### Problem to solve
Comb through the entries for "brick" and pull out each line that holds it.

··········

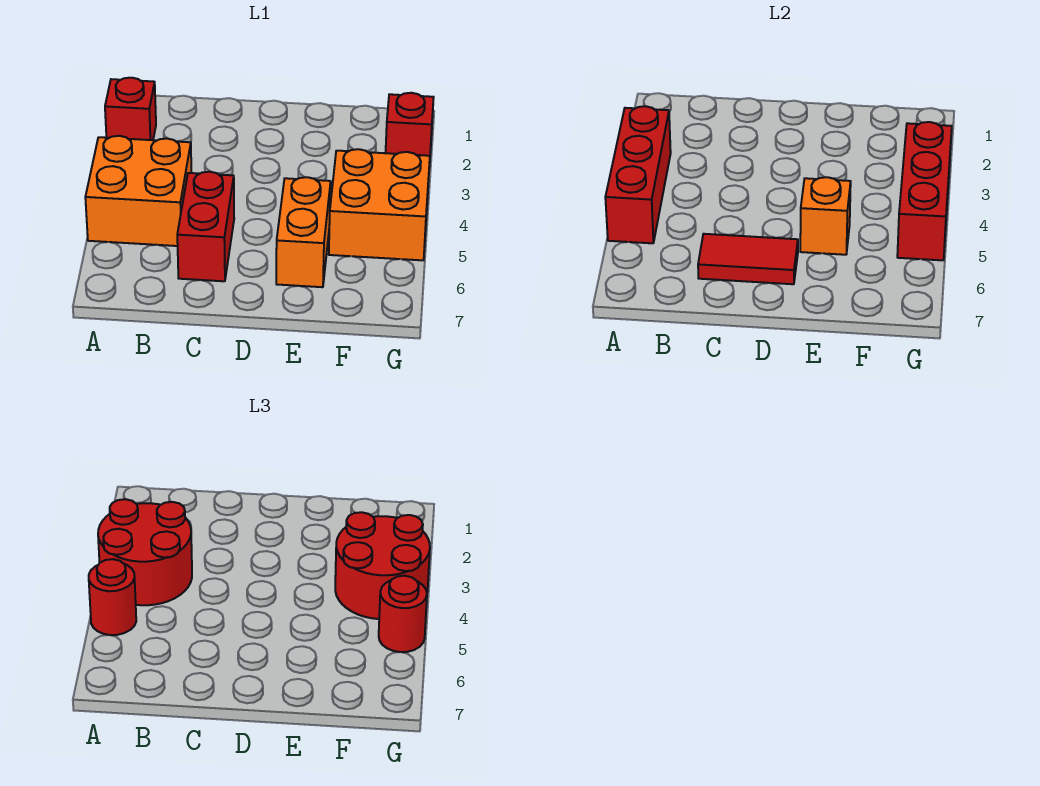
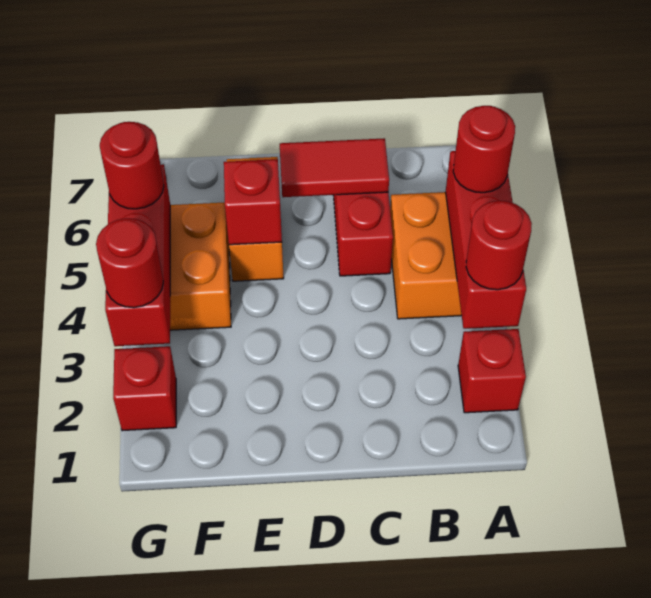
red 2x2 round brick [98,499,192,605] -> red 1x1 round brick [466,201,532,290]
orange 1x1 brick [800,177,851,255] -> red 1x1 brick [224,159,282,245]
red 2x2 round brick [335,512,430,619] -> red 1x1 round brick [96,218,163,308]

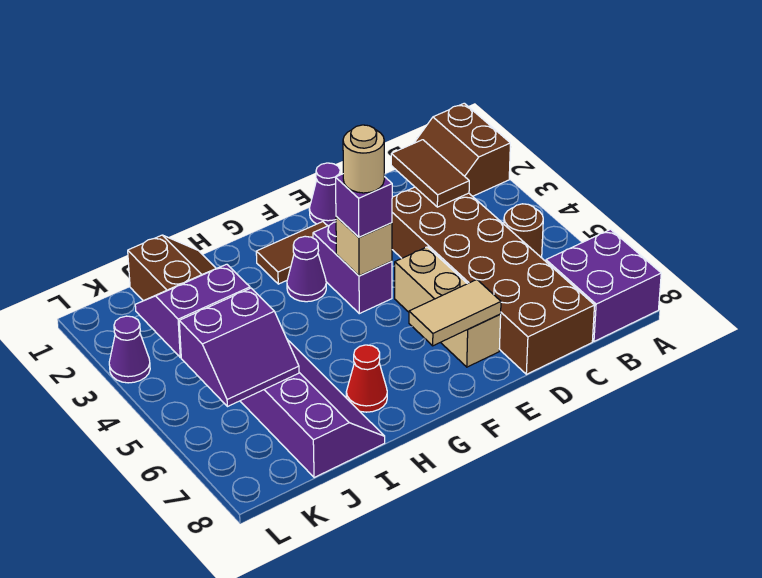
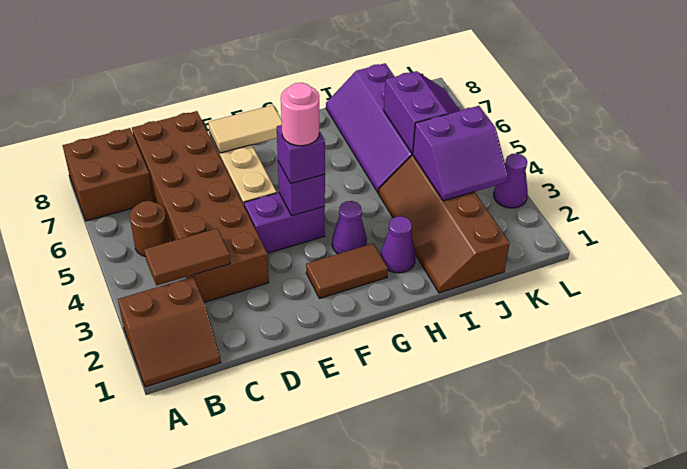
brown 2x2 slope [414,103,510,196] -> brown 2x2 slope turned to [118,277,221,387]
purple 2x2 brick [546,229,661,341] -> brown 2x2 brick [63,128,154,221]
brown 1x2 tile [391,140,469,207] -> brown 1x2 tile turned to [144,228,230,286]
purple 1x1 cone [309,163,340,226] -> purple 1x1 cone moved to [381,216,416,273]
purple 1x2 brick [313,222,392,314] -> purple 1x2 brick turned to [244,193,325,253]
tan 1x1 brick [336,216,392,276] -> purple 1x1 brick [278,162,325,216]
tan 1x1 round brick [343,125,384,193] -> pink 1x1 round brick [281,83,319,146]
red 1x1 cone [346,345,387,412] -> none
purple 2x2 slope [179,288,299,407] -> purple 2x2 slope turned to [384,71,460,154]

··········

### Solution to this task
red 2x2 round brick [98,499,192,605] -> red 1x1 round brick [466,201,532,290]
orange 1x1 brick [800,177,851,255] -> red 1x1 brick [224,159,282,245]
red 2x2 round brick [335,512,430,619] -> red 1x1 round brick [96,218,163,308]
purple 2x2 brick [546,229,661,341] -> brown 2x2 brick [63,128,154,221]
purple 1x2 brick [313,222,392,314] -> purple 1x2 brick turned to [244,193,325,253]
tan 1x1 brick [336,216,392,276] -> purple 1x1 brick [278,162,325,216]
tan 1x1 round brick [343,125,384,193] -> pink 1x1 round brick [281,83,319,146]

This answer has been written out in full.